BEGIN

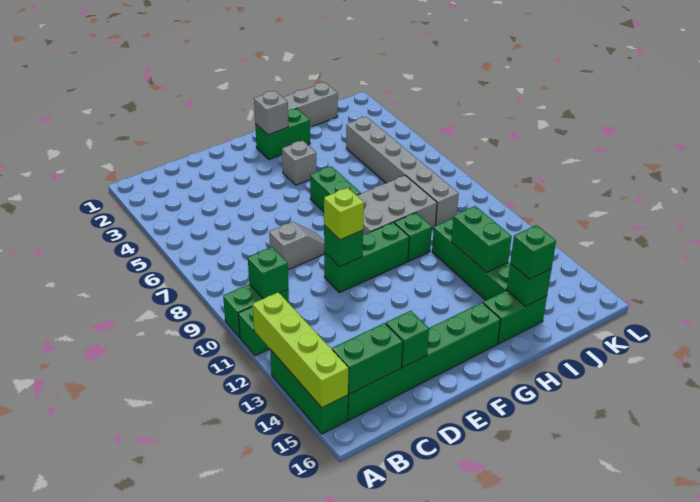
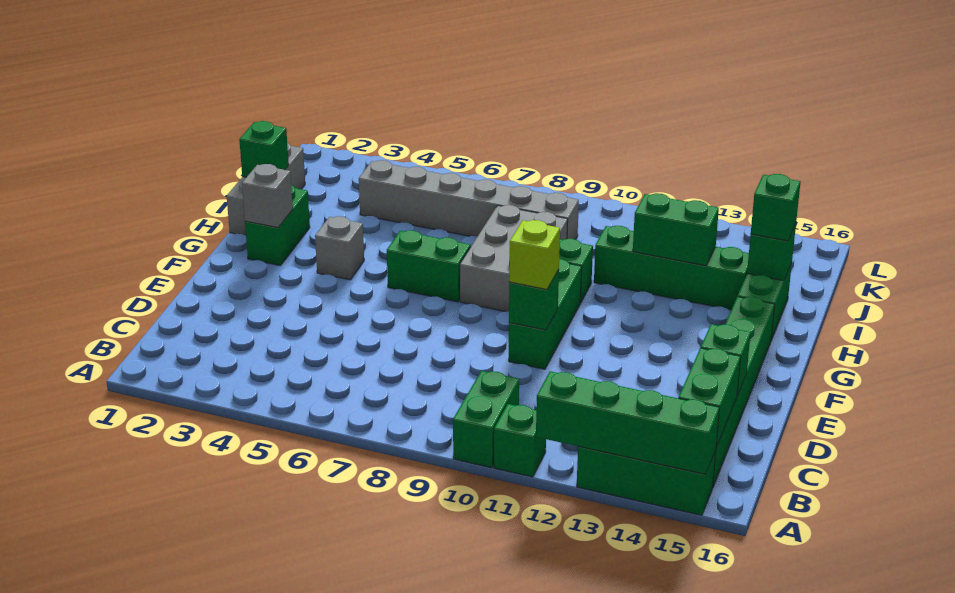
lime brick A12:A15 level 2 -> green brick A12:A15 level 2
green brick B10 level 2 -> green brick I1 level 2
grey slope D8:E8 level 1 top D -> none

END

What is needed is an exact reproduction of the data, pictures excluded.

lime brick A12:A15 level 2 -> green brick A12:A15 level 2
green brick B10 level 2 -> green brick I1 level 2
grey slope D8:E8 level 1 top D -> none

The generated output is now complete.